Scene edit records
========================

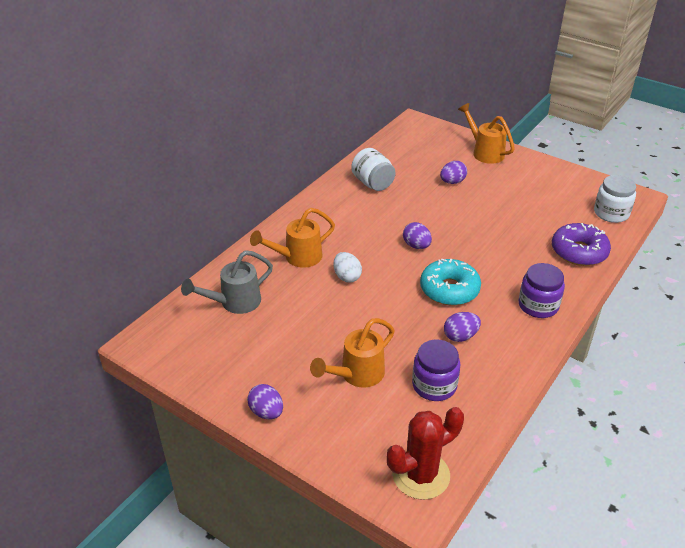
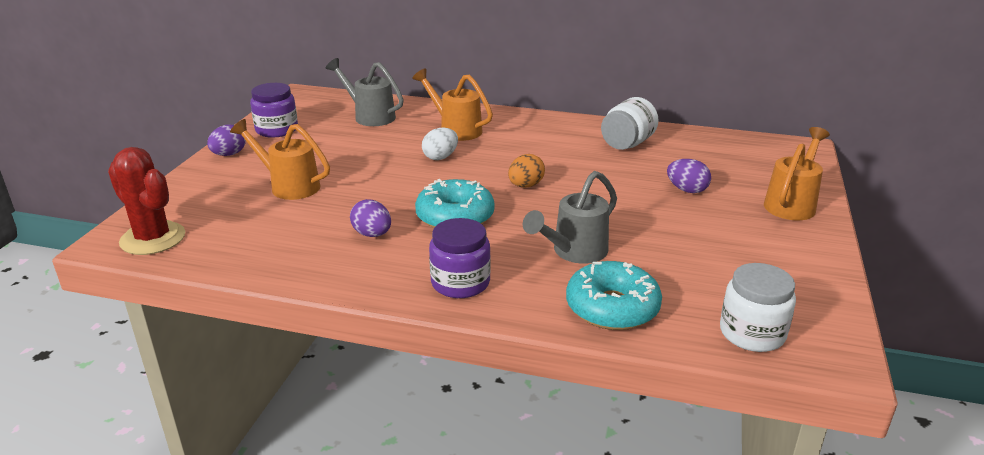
camera: 70 degrees right, 10 degrees down
(416, 246) = (525, 186): purple egg -> orange egg
(434, 385) = (284, 229): purple jar -> purple jar (277, 130)
(514, 249) = (574, 252): none -> grey watering can
(579, 252) = (612, 308): purple donut -> turquoise donut

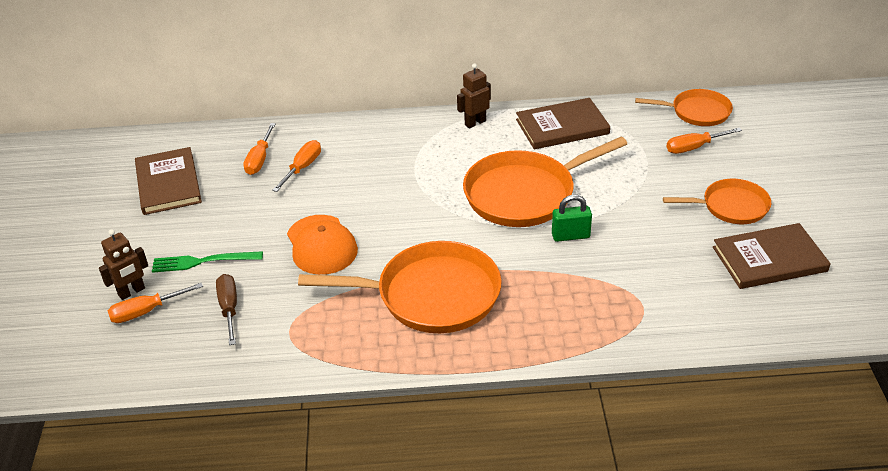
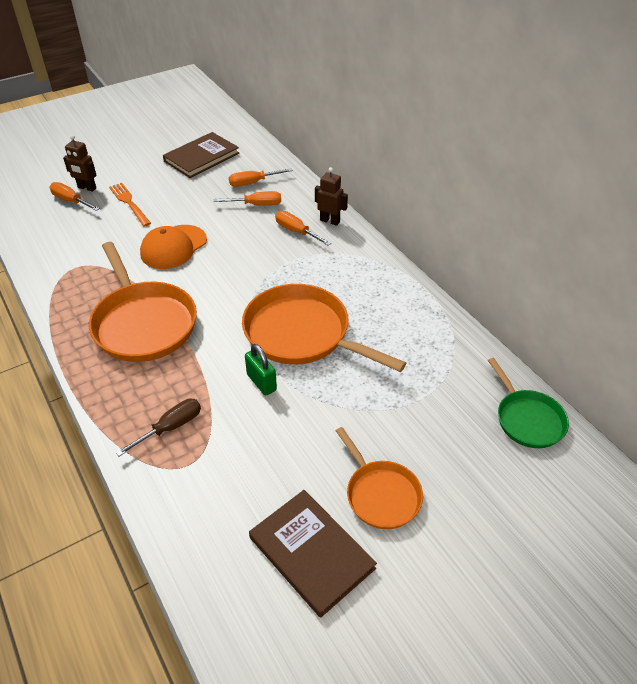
camera: 60 degrees right, 5 degrees up
(202, 261) = (129, 203): green fork -> orange fork
(229, 309) = (87, 232): brown screwdriver -> brown screwdriver (170, 428)
(475, 123) = (381, 270): brown robot -> brown robot (330, 221)
(562, 127) = (419, 326): brown book -> none
(694, 147) = (462, 434): orange screwdriver -> orange screwdriver (296, 231)
(697, 112) = (527, 419): orange pan -> green pan

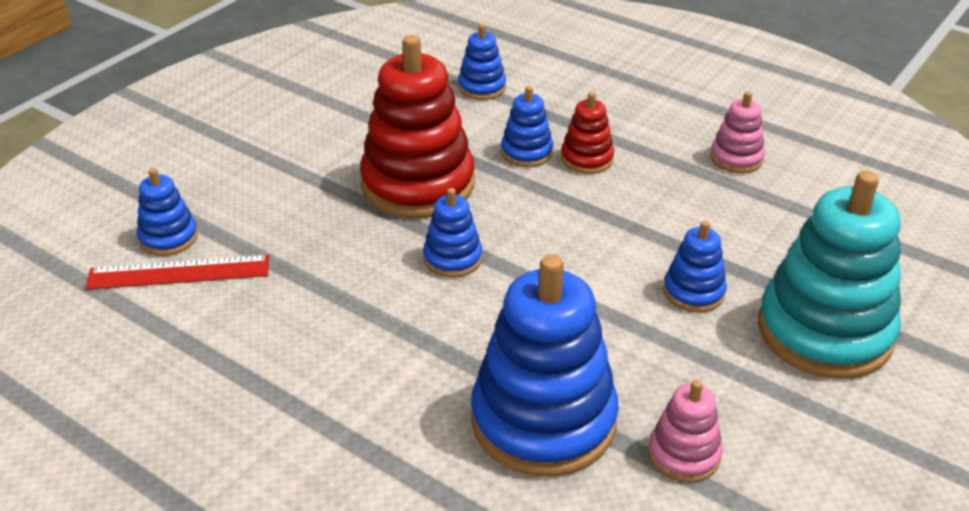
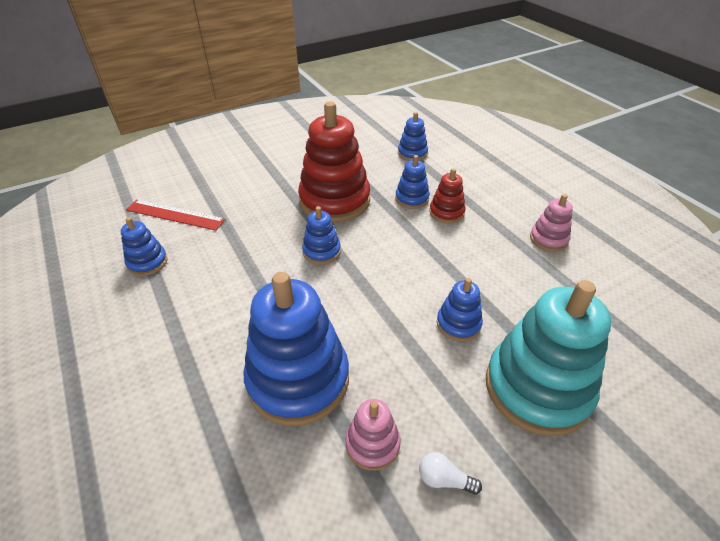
camera: 25 degrees right, 5 degrees up
(168, 238) = (185, 194): blue stacking toy -> blue stacking toy (147, 262)
(785, 458) = (444, 479): none -> white light bulb

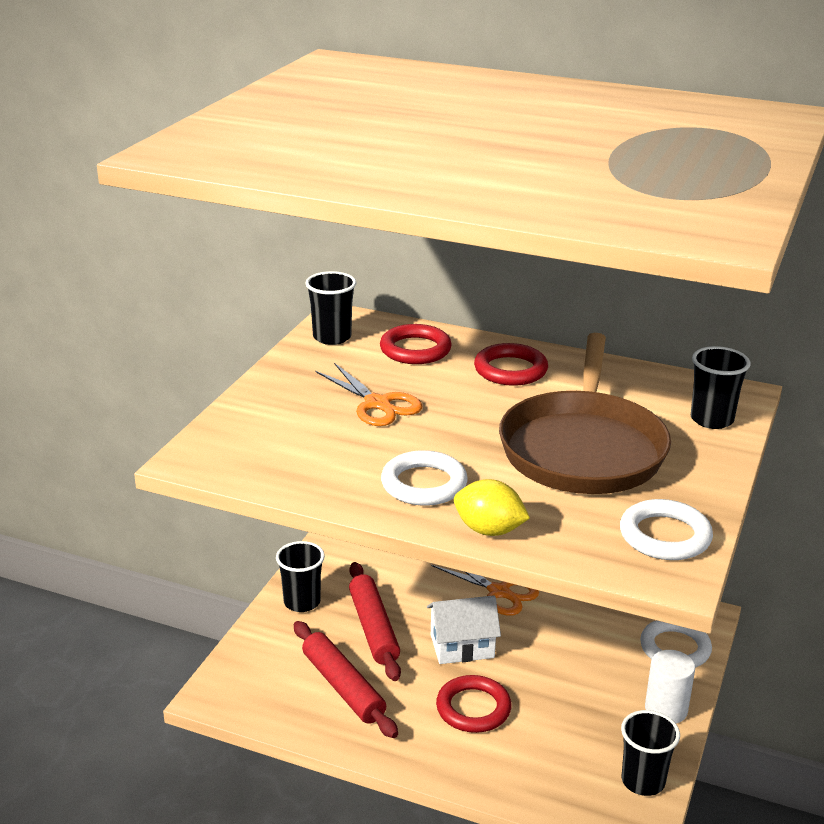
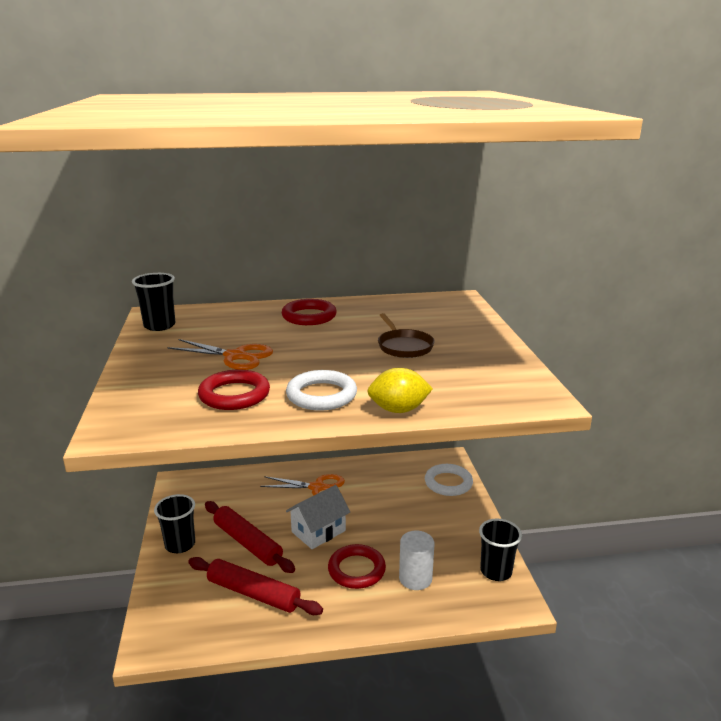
camera: 30 degrees left, 5 degrees down
(415, 349) = (230, 319): red ring -> red ring (234, 395)
(583, 448) = (404, 346): brown pan -> brown pan, size x0.45
(665, 536) = (510, 380): white ring -> none
(666, 709) = (472, 521): white cylinder -> white cylinder (415, 578)
(711, 419) = (460, 313): black cup -> none

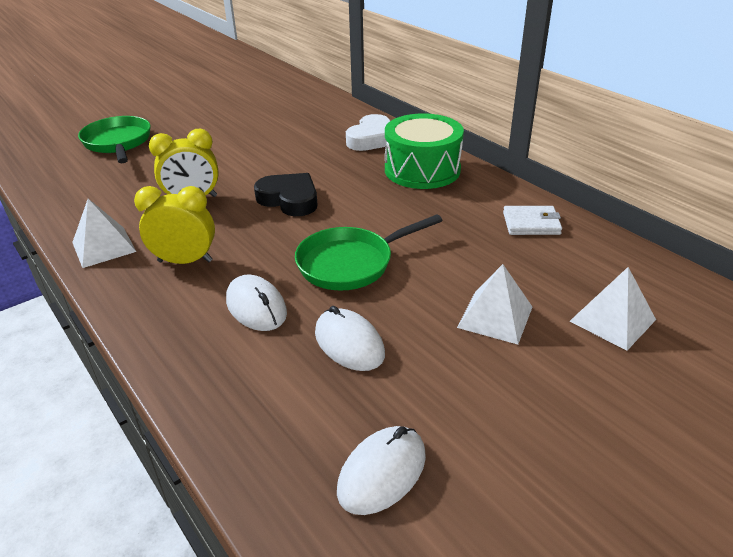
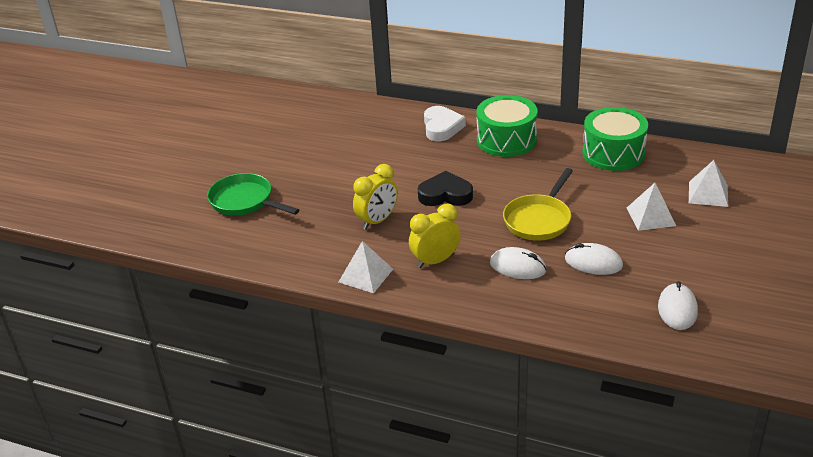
camera: 30 degrees left, 0 degrees up
(350, 263) = (539, 220): green pan -> yellow pan
(531, 223) = (613, 153): white wallet -> green drum

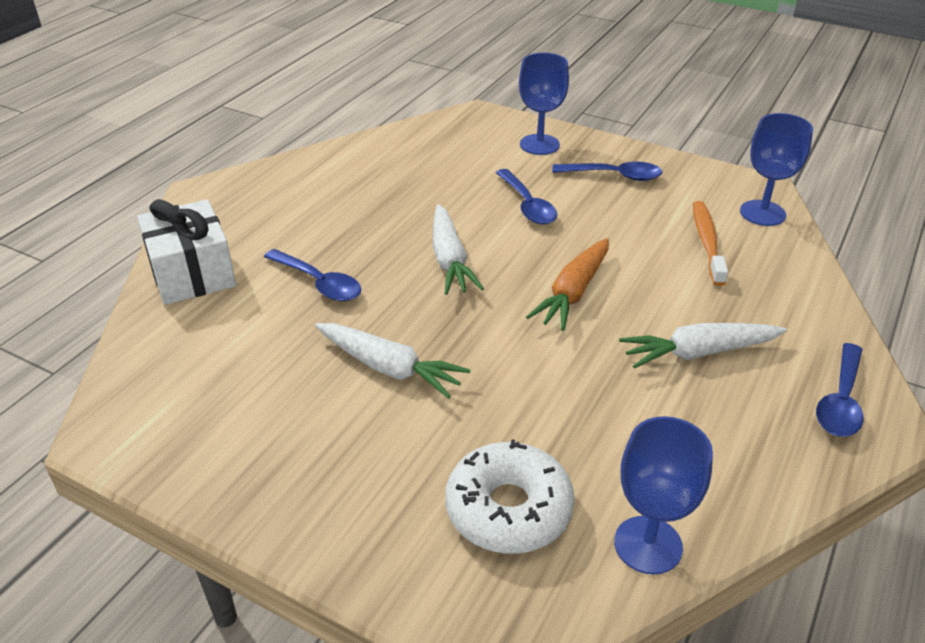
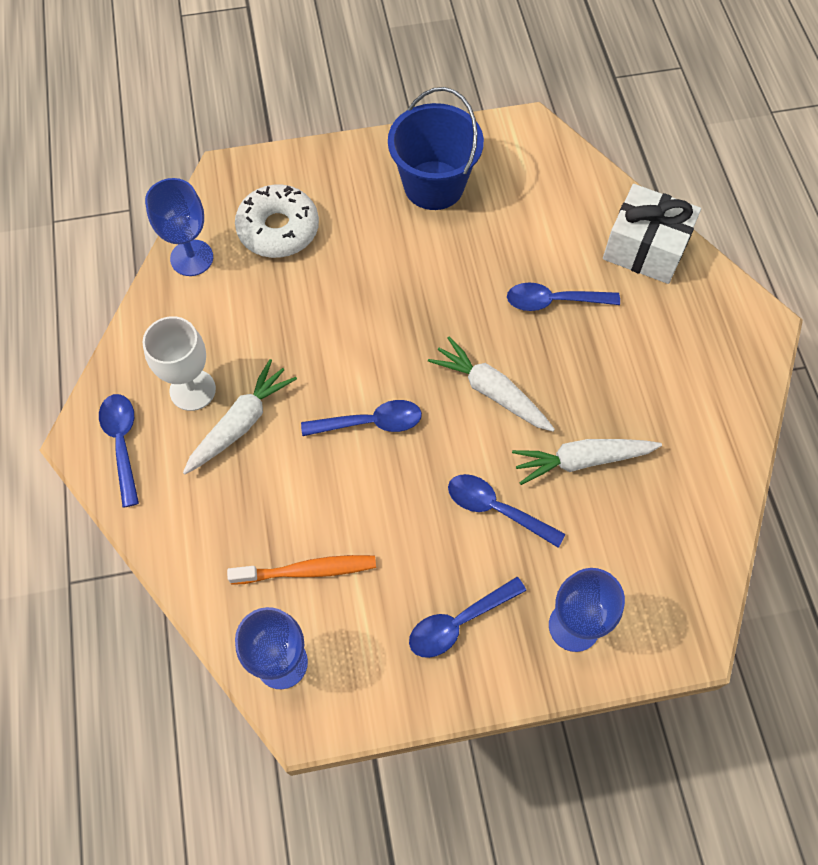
camera: 140 degrees right, 25 degrees up
(284, 441) = (434, 185): none -> blue bucket
(389, 368) = (430, 268): white carrot -> white carrot (582, 461)
(573, 292) = (371, 422): orange carrot -> blue spoon
(707, 242) = (307, 570): orange toothbrush -> orange toothbrush turned 60 degrees counterclockwise
(734, 405) = (192, 390): none -> white goblet

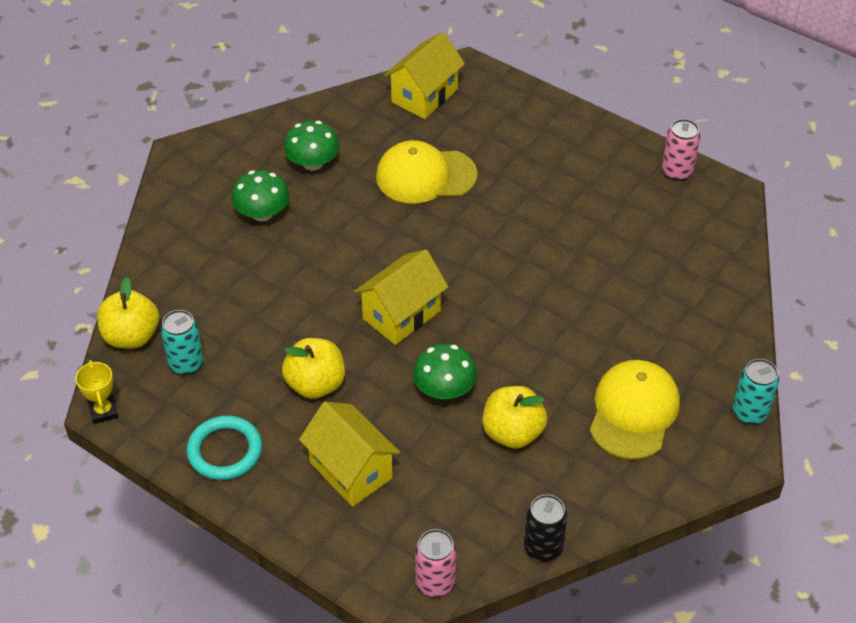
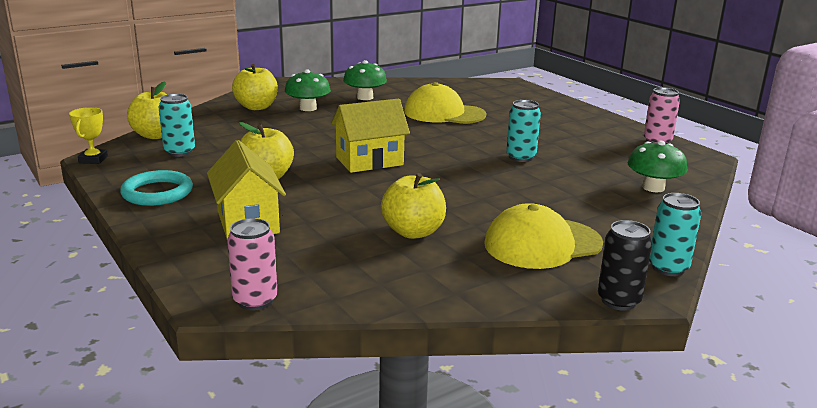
camera: 20 degrees right, 25 degrees down
(199, 230) = (256, 107): none -> yellow apple
(424, 96) = (471, 88): yellow house -> none
(444, 389) = (371, 199): green mushroom -> green mushroom (653, 187)
(543, 548) = (384, 304): black can -> black can (618, 301)
(551, 254) = (521, 157): none -> turquoise can
(634, 412) = (542, 244): yellow cap -> yellow cap turned 150 degrees counterclockwise

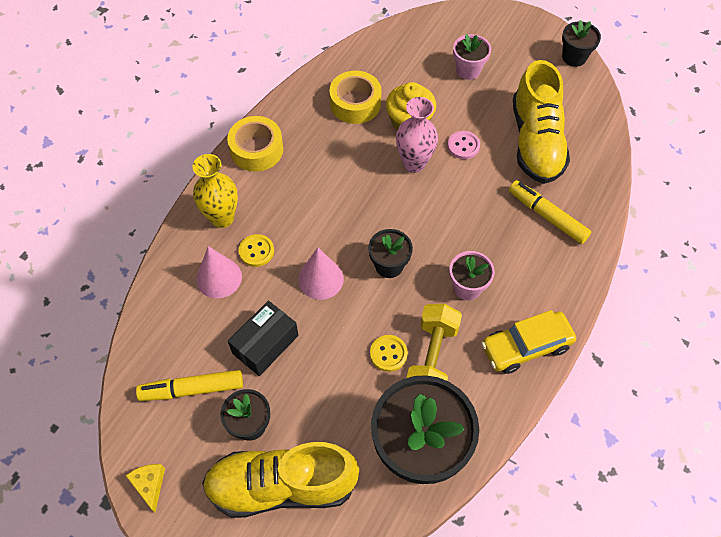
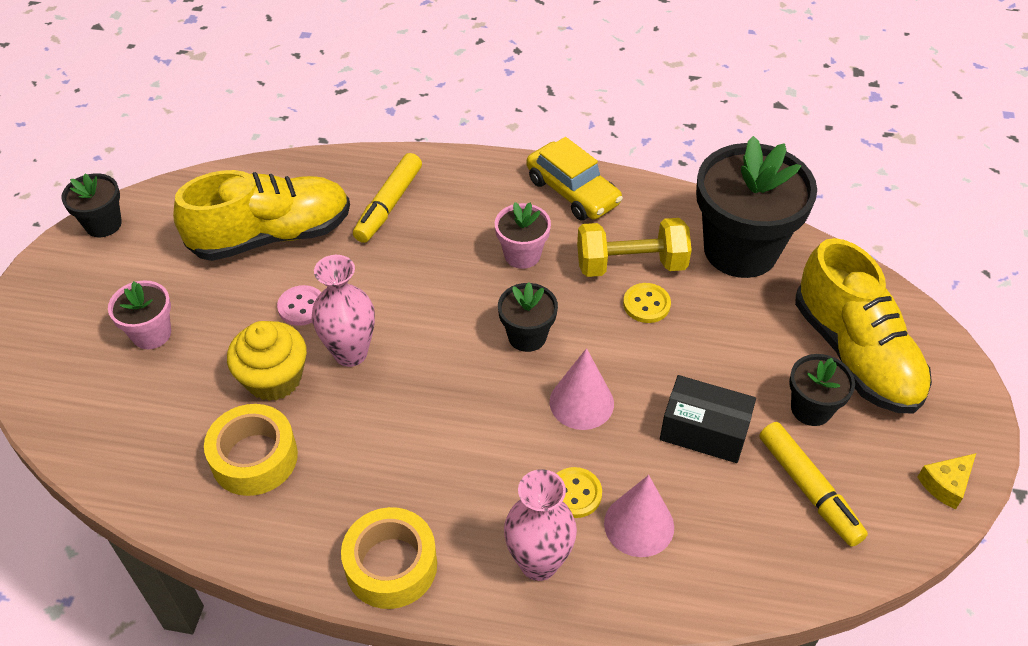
camera: 110 degrees left, 10 degrees down
(222, 218) = (539, 563): yellow vase -> pink vase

========================

* **EXERCISE GOAL**: Select every line above that contains the word "orange", and copy it.

* **RESPONSE BELOW**:
(416, 246) = (525, 186): purple egg -> orange egg
(202, 261) = (129, 203): green fork -> orange fork
(694, 147) = (462, 434): orange screwdriver -> orange screwdriver (296, 231)
(697, 112) = (527, 419): orange pan -> green pan
(573, 292) = (371, 422): orange carrot -> blue spoon
(707, 242) = (307, 570): orange toothbrush -> orange toothbrush turned 60 degrees counterclockwise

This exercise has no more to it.